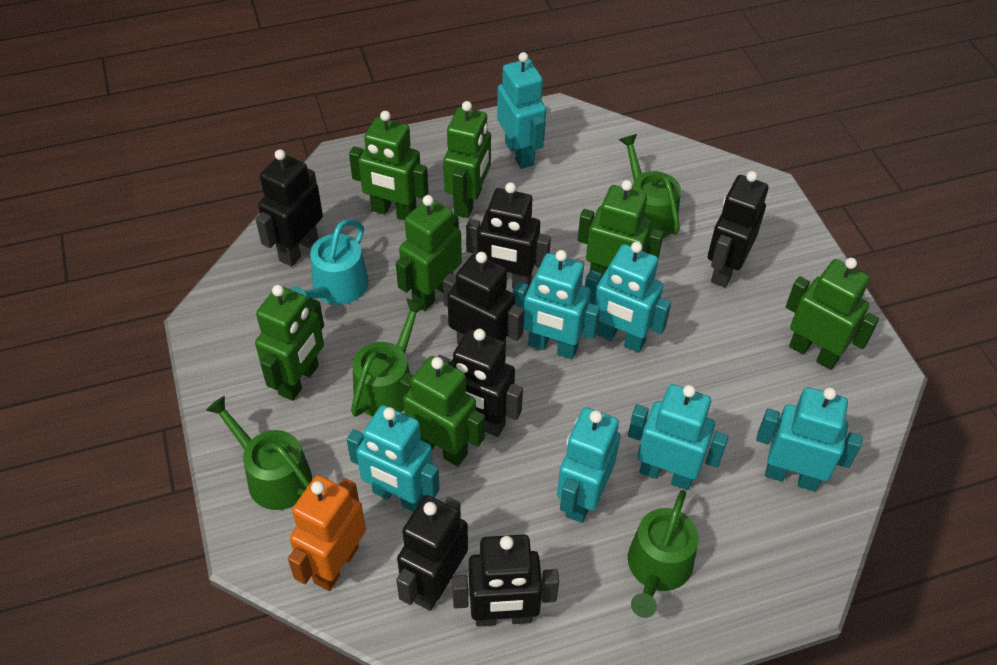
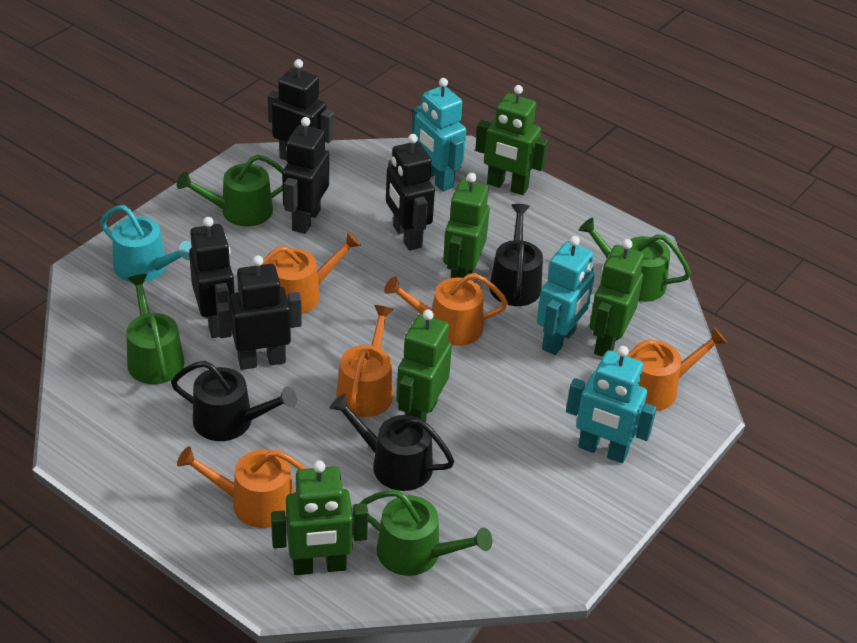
black robot: 7 -> 5
black watering can: 0 -> 3
green robot: 7 -> 5
orange robot: 1 -> 0
orange watering can: 0 -> 5
turquoise robot: 7 -> 3

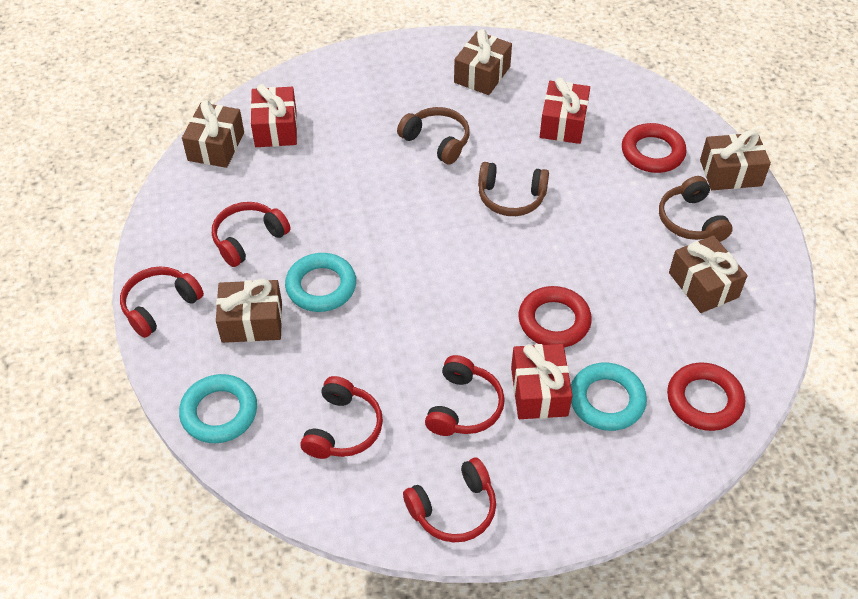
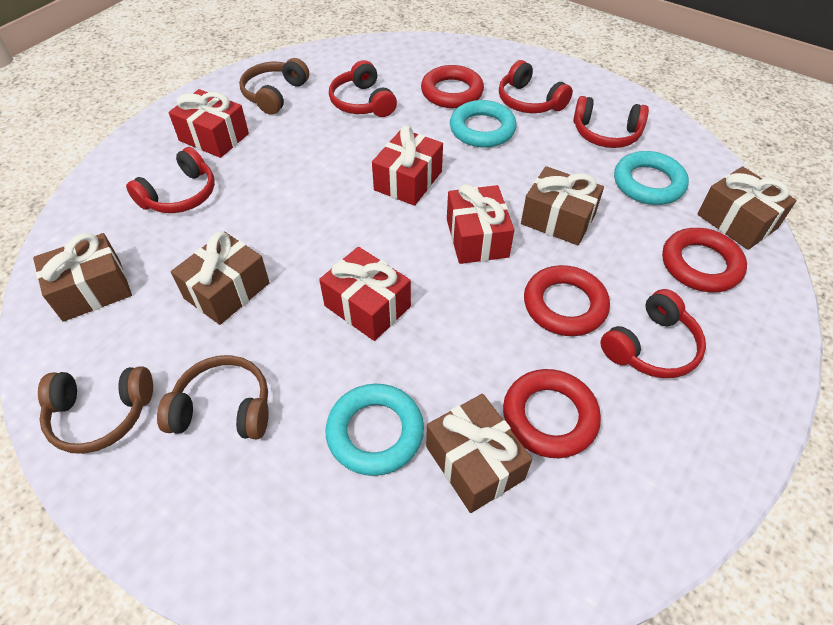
red gift: 3 -> 4
red ring: 3 -> 4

------------------------------------------------------------

- [Task requirements]
Your answer should consist of every line from the entries that holds "black".

- [Problem solution]
black robot: 7 -> 5
black watering can: 0 -> 3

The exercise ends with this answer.